● **Work request**
I would like the entries transcribed word for word, please, with the pictures removed.

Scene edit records
^^^^^^^^^^^^^^^^

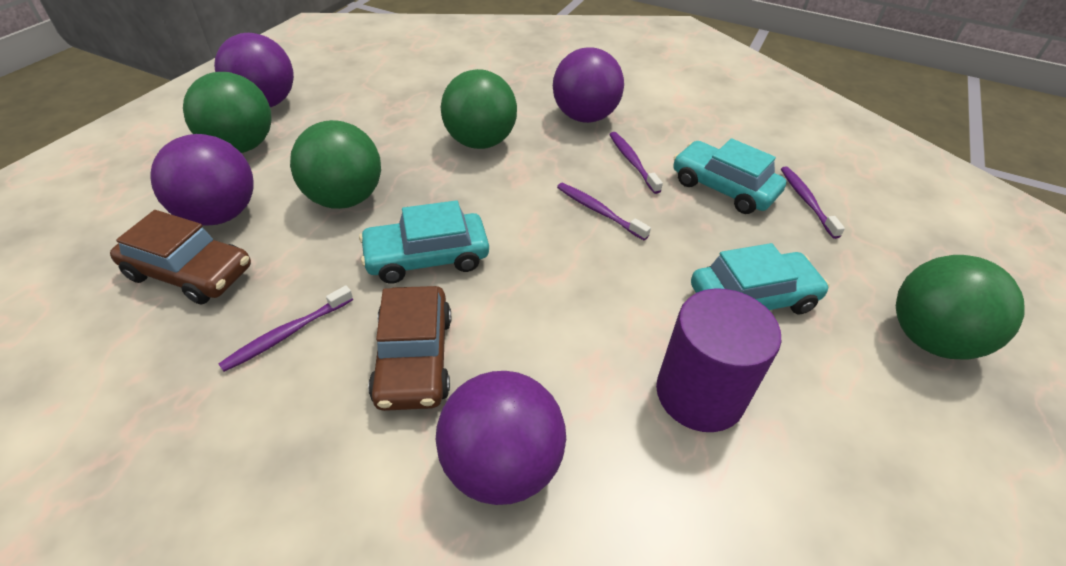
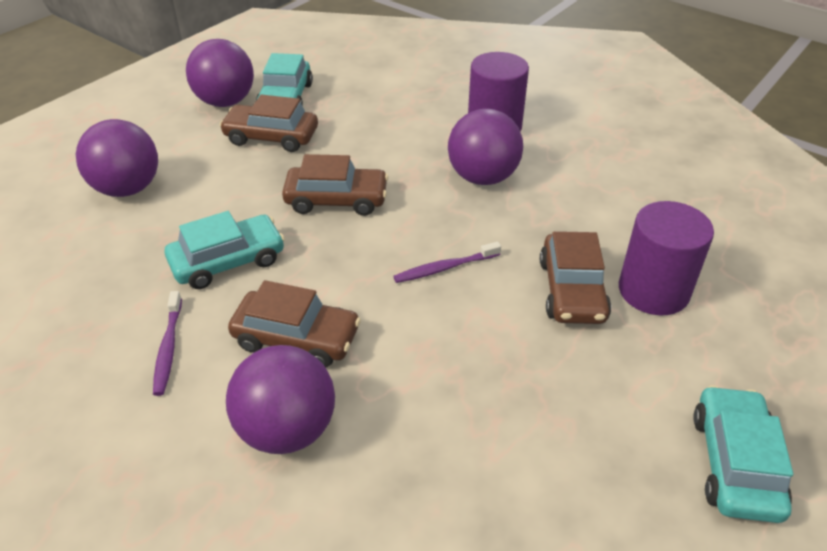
brown car: 2 -> 4
green ball: 4 -> 0
purple cylinder: 1 -> 2
purple toothbrush: 4 -> 2

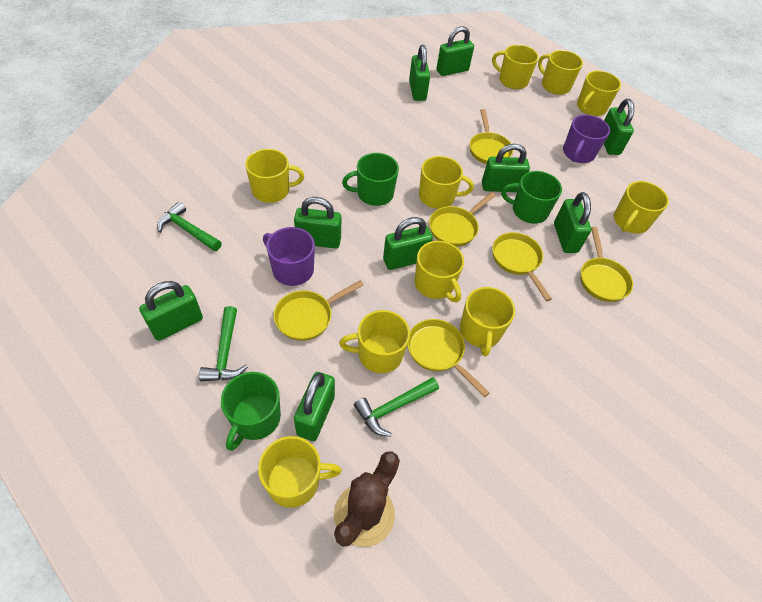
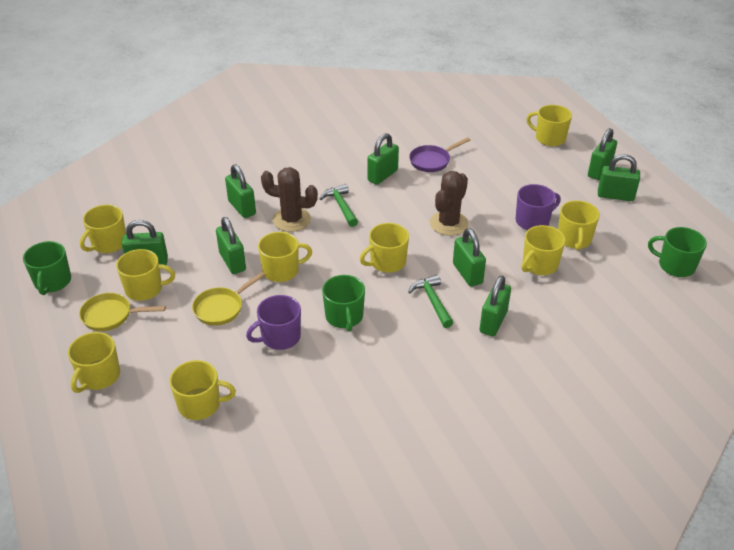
brown cactus: 1 -> 2
green hammer: 3 -> 2
green padlock: 9 -> 8
purple pan: 0 -> 1
yellow mug: 10 -> 9
yellow pan: 6 -> 2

^^^^^^^^^^^^^^^^

● **Solution**
brown car: 2 -> 4
green ball: 4 -> 0
purple cylinder: 1 -> 2
purple toothbrush: 4 -> 2

brown cactus: 1 -> 2
green hammer: 3 -> 2
green padlock: 9 -> 8
purple pan: 0 -> 1
yellow mug: 10 -> 9
yellow pan: 6 -> 2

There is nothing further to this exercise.